== TASK REQUIREMENTS ==
Please set out each line below exactly as it stands, without the images.

== DATA RECORDS ==
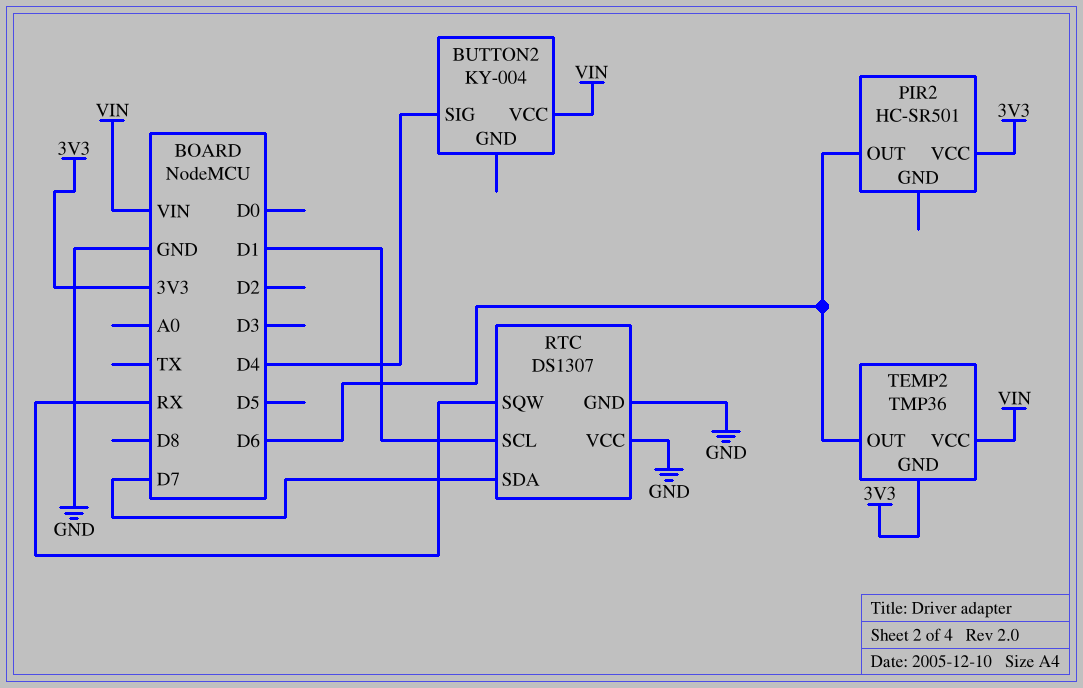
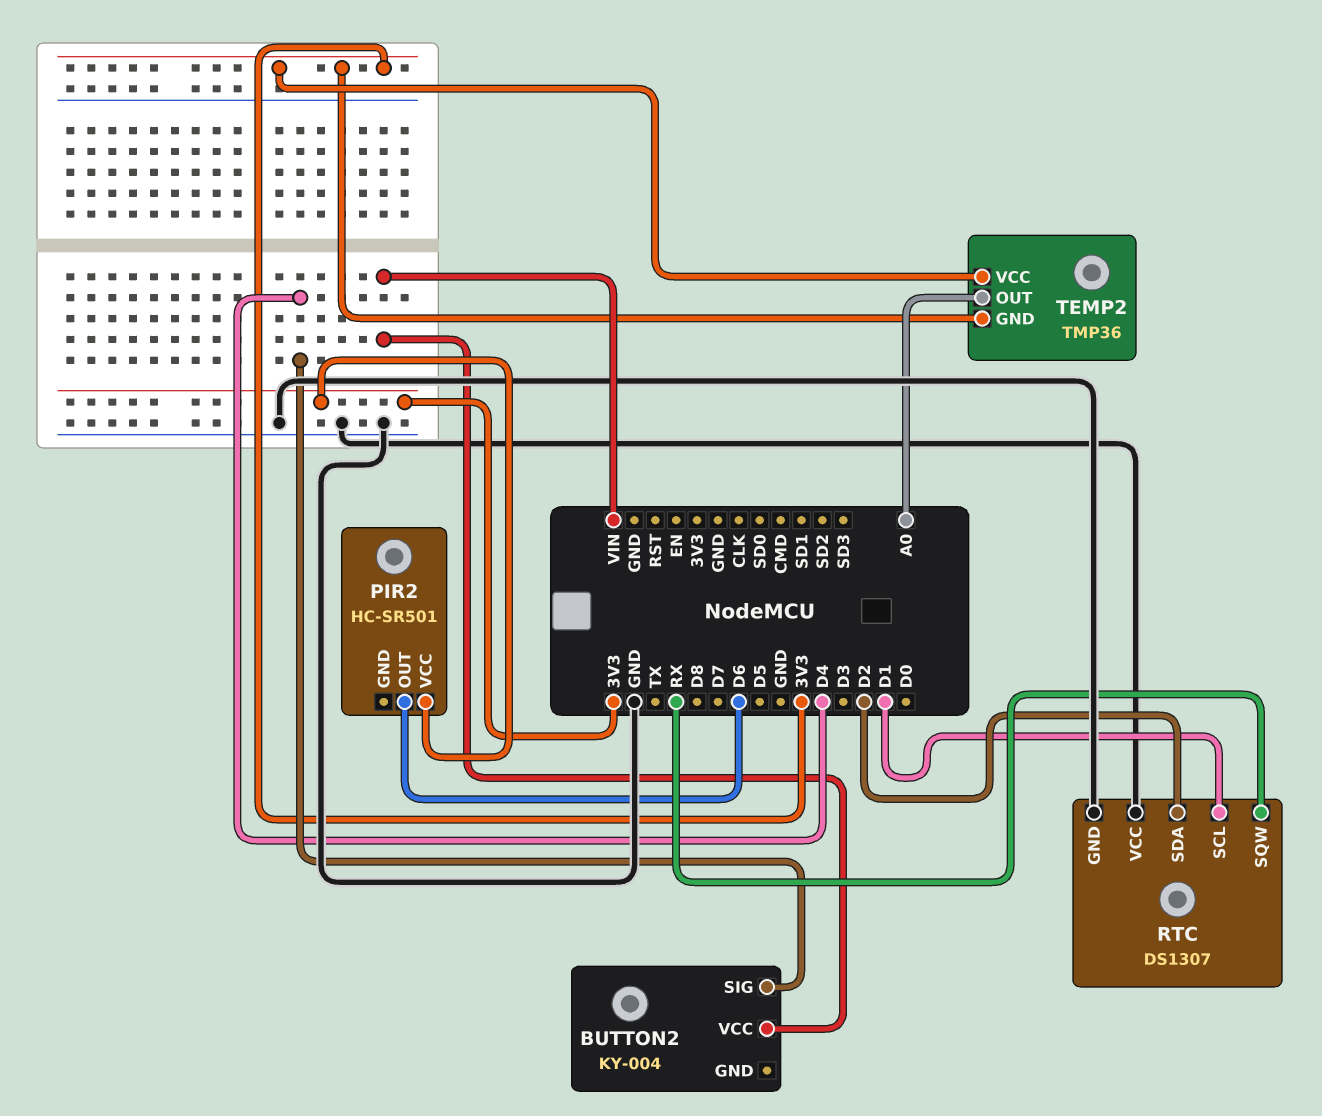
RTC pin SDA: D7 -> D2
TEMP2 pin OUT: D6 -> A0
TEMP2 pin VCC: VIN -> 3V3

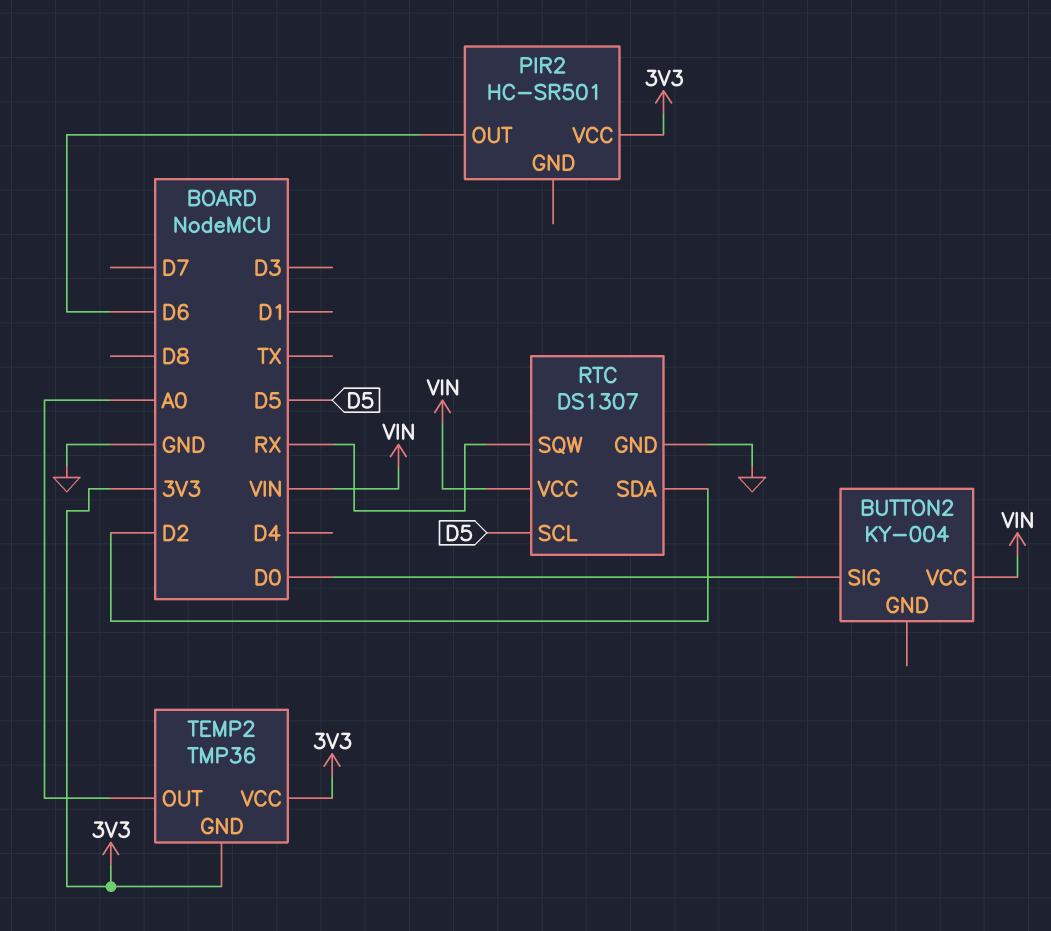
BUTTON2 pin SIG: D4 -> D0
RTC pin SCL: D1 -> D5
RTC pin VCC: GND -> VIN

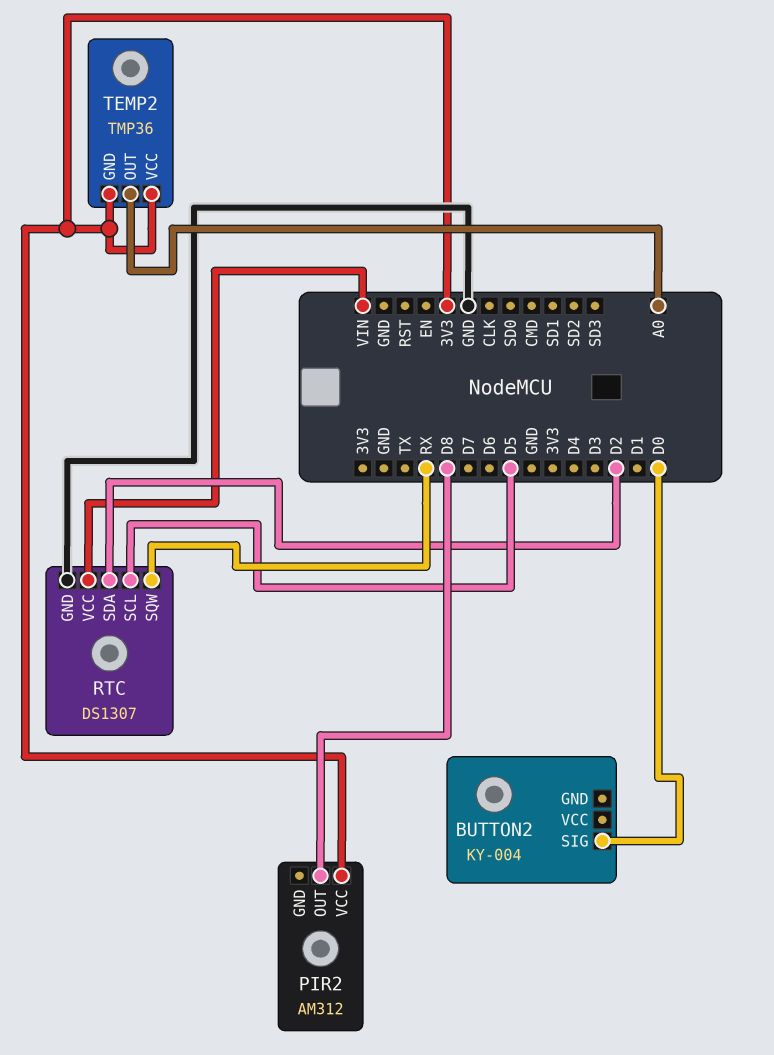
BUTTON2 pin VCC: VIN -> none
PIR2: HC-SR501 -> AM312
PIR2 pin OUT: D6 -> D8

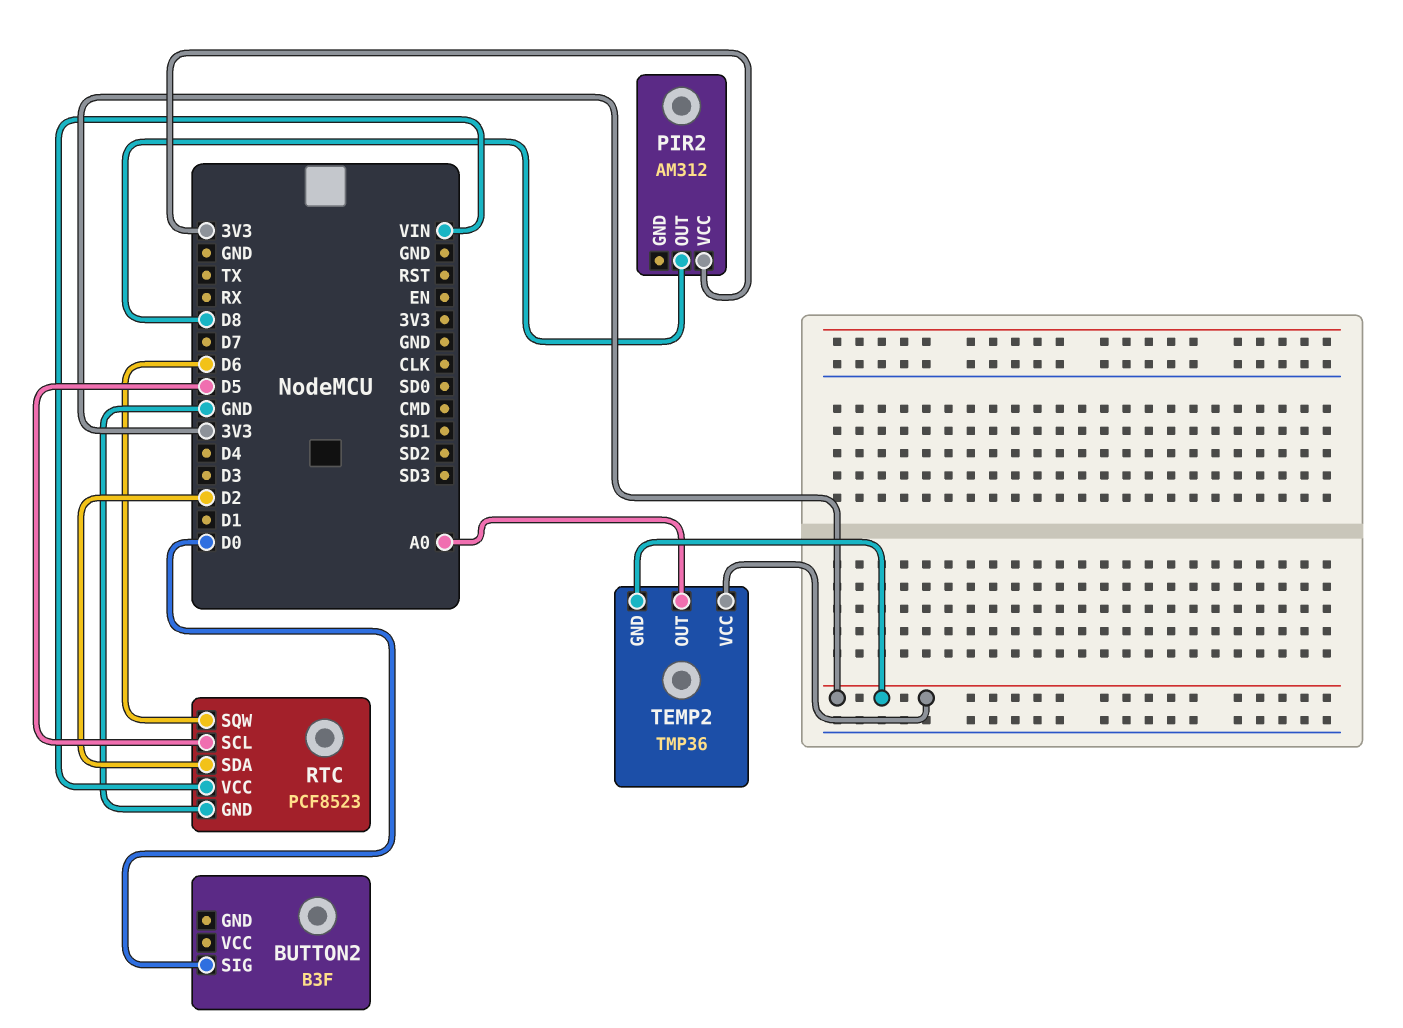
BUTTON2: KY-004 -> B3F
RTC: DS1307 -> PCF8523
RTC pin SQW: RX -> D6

== REPLY ==
RTC pin SDA: D7 -> D2
TEMP2 pin OUT: D6 -> A0
TEMP2 pin VCC: VIN -> 3V3

BUTTON2 pin SIG: D4 -> D0
RTC pin SCL: D1 -> D5
RTC pin VCC: GND -> VIN

BUTTON2 pin VCC: VIN -> none
PIR2: HC-SR501 -> AM312
PIR2 pin OUT: D6 -> D8

BUTTON2: KY-004 -> B3F
RTC: DS1307 -> PCF8523
RTC pin SQW: RX -> D6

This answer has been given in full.